__ACTIVITY__.
The whole listing below must be printed again exactly, images excluded.

__SUPPLIED MATERIAL__.

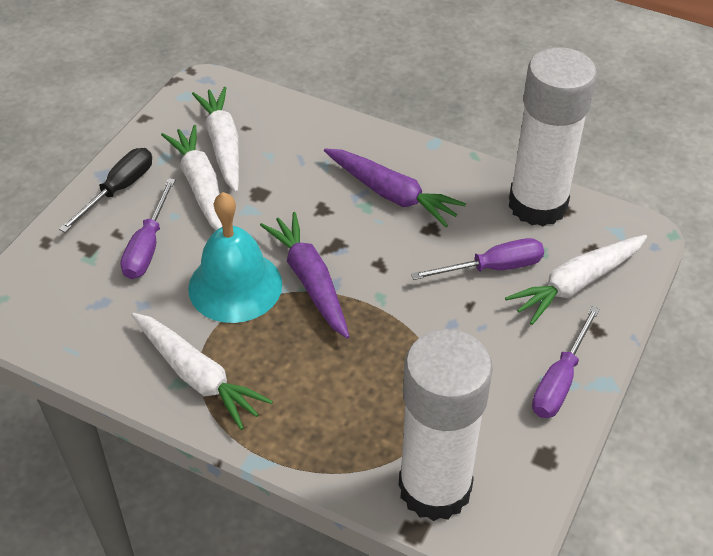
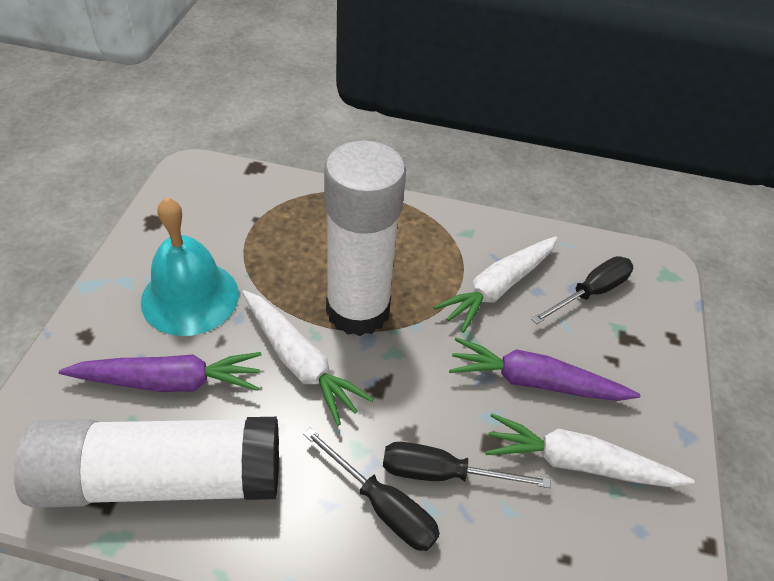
black screwdriver: 1 -> 3
purple screwdriver: 3 -> 0
white carrot: 4 -> 3

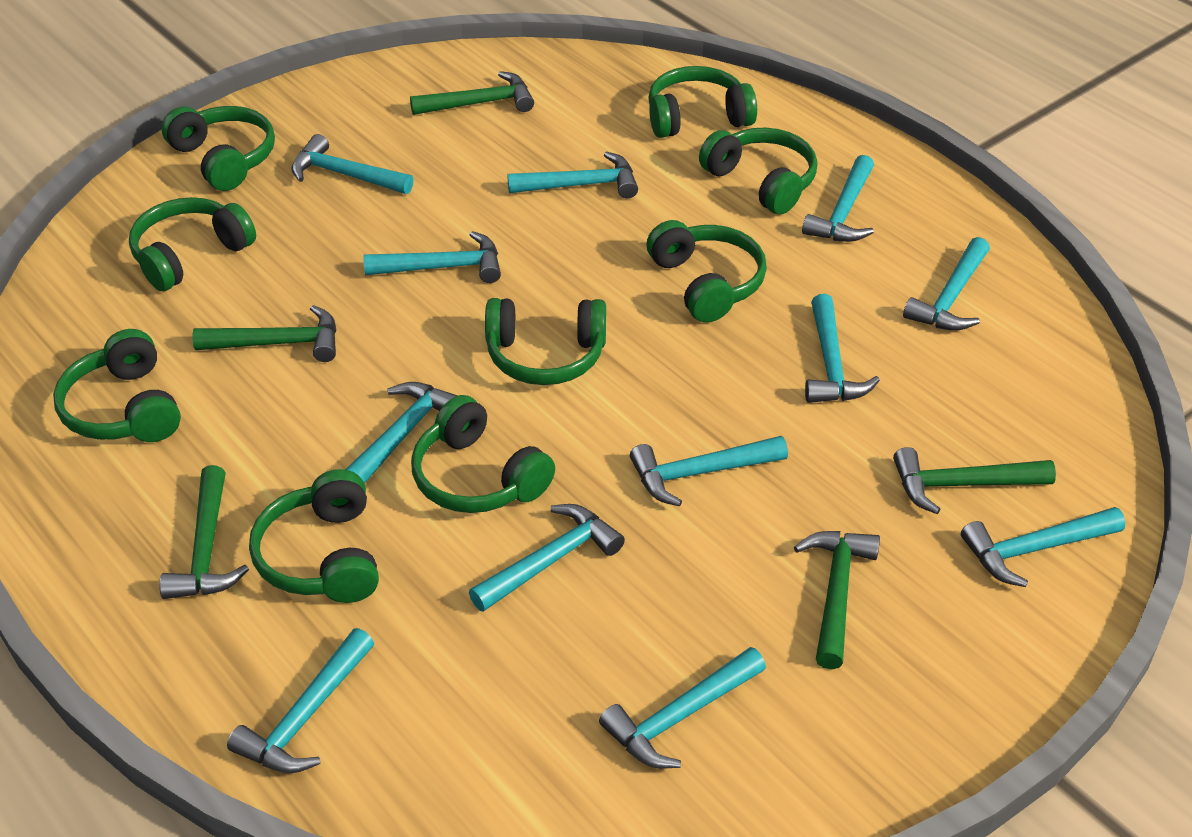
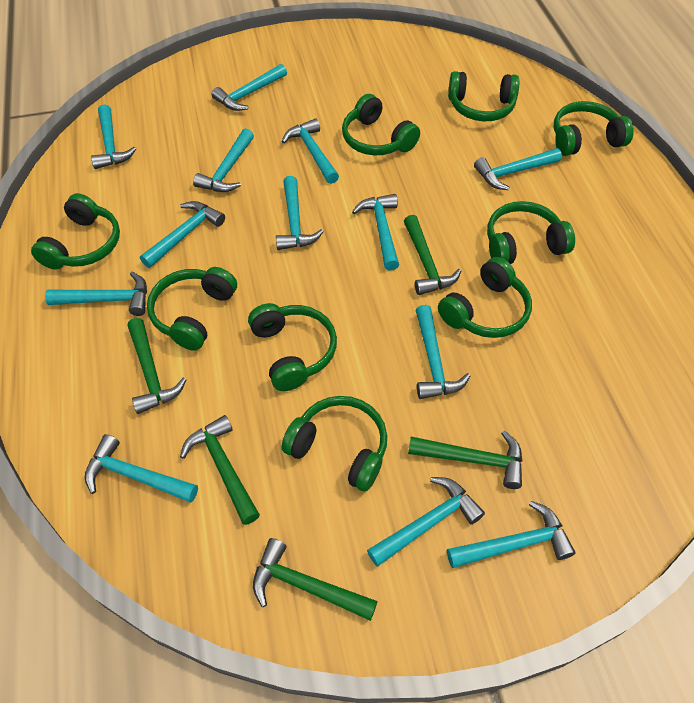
turquoise hammer: 12 -> 13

__EXERCISE RESPONSE__.
black screwdriver: 1 -> 3
purple screwdriver: 3 -> 0
white carrot: 4 -> 3

turquoise hammer: 12 -> 13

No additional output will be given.